Return each line of the records below in which the string "image" turns up.

(Coordinate-based change listings)
-------------------------

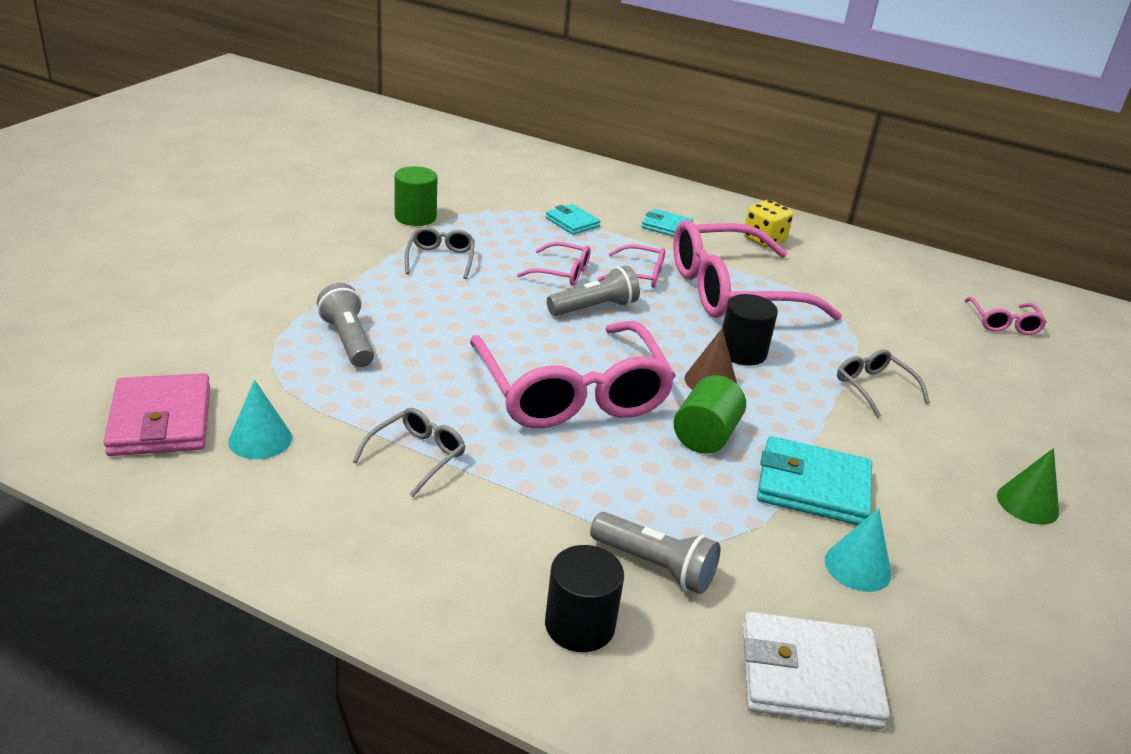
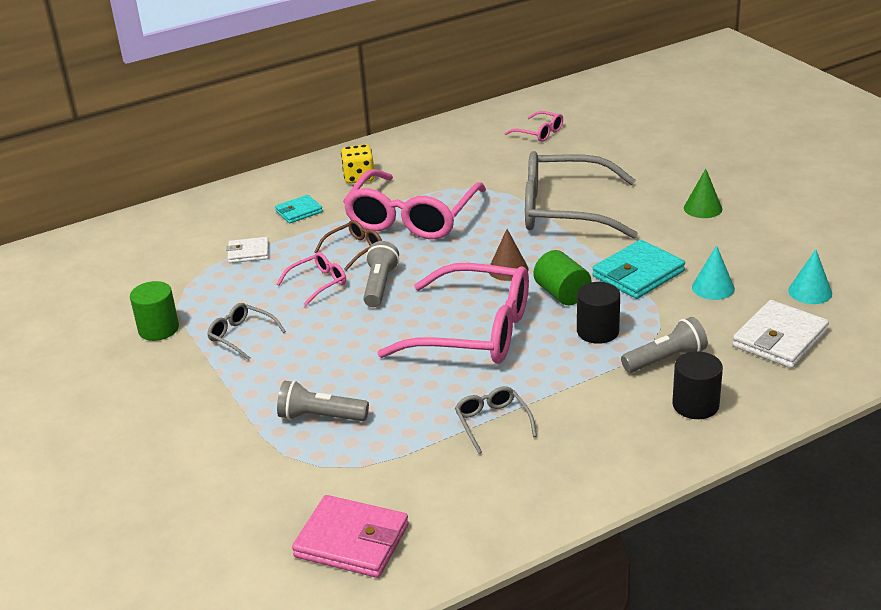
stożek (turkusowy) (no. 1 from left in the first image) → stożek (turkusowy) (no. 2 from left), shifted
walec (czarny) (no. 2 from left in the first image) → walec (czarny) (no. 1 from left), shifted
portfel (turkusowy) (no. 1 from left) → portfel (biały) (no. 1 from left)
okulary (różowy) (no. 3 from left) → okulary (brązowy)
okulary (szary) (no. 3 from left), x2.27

-------------------------

:: Written response ::
stożek (turkusowy) (no. 1 from left in the first image) → stożek (turkusowy) (no. 2 from left), shifted
walec (czarny) (no. 2 from left in the first image) → walec (czarny) (no. 1 from left), shifted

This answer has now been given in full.